_TO DO_
Each entry should be repeated exactly. Its pictures should not be.

_MATERIAL PROVIDED_
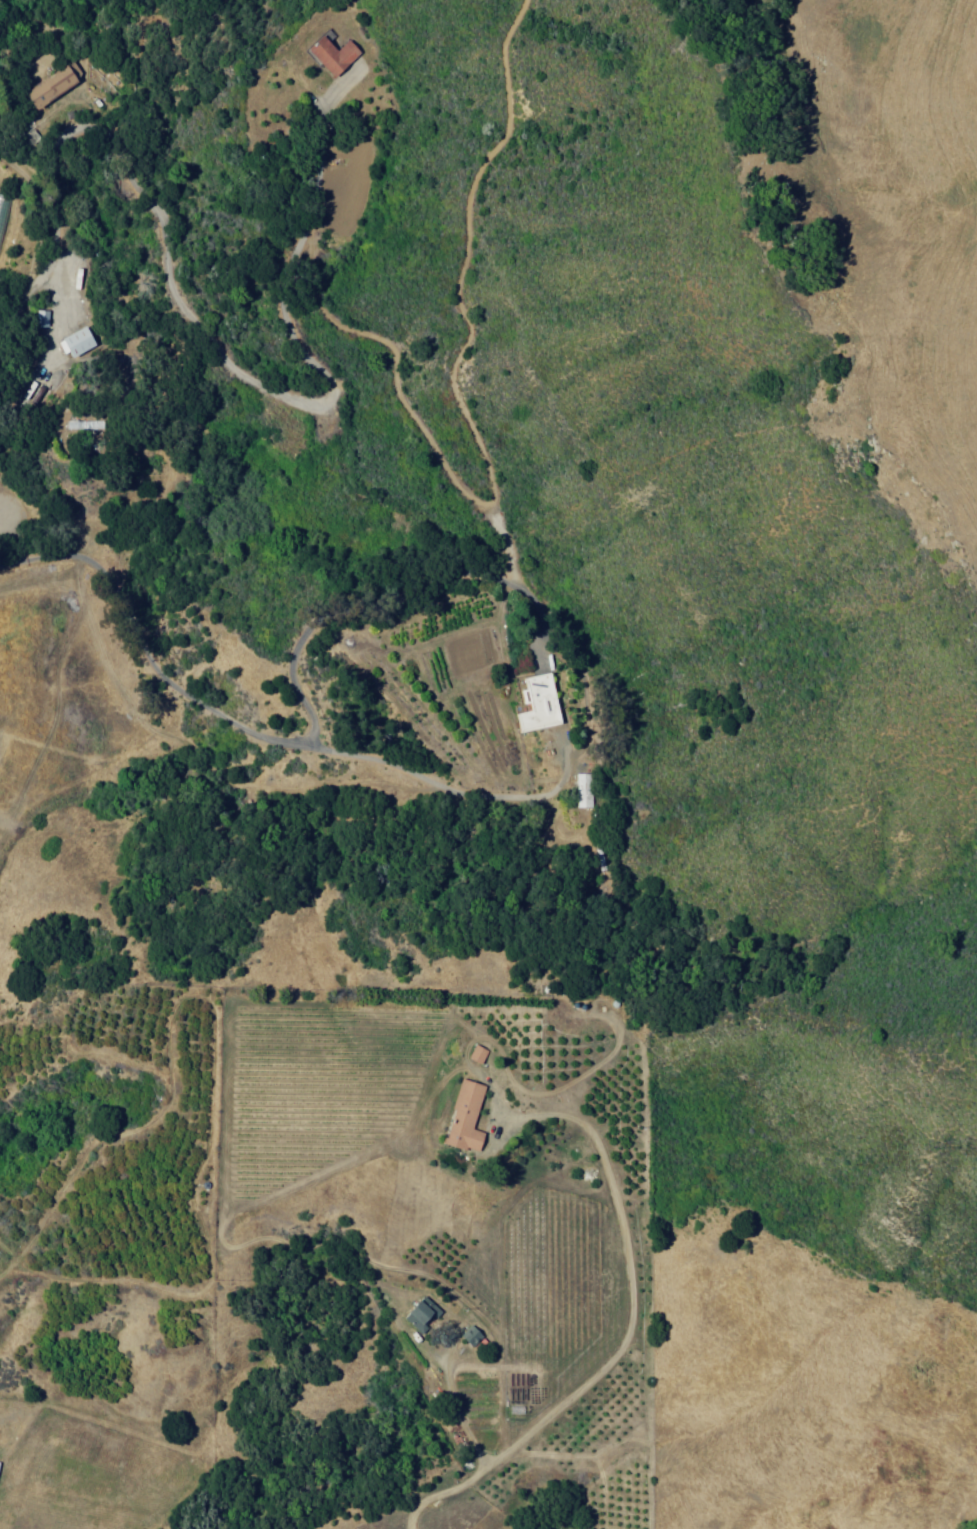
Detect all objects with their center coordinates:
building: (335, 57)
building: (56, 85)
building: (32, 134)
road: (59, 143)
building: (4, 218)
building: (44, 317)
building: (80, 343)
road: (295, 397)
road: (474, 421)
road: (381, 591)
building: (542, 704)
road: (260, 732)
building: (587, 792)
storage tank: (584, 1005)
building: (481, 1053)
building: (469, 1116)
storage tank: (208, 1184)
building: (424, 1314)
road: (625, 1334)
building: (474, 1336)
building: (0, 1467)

_RESULT BELOW_
Detect all objects with their center coordinates:
building: (335, 57)
building: (56, 85)
building: (32, 134)
road: (59, 143)
building: (4, 218)
building: (44, 317)
building: (80, 343)
road: (295, 397)
road: (474, 421)
road: (381, 591)
building: (542, 704)
road: (260, 732)
building: (587, 792)
storage tank: (584, 1005)
building: (481, 1053)
building: (469, 1116)
storage tank: (208, 1184)
building: (424, 1314)
road: (625, 1334)
building: (474, 1336)
building: (0, 1467)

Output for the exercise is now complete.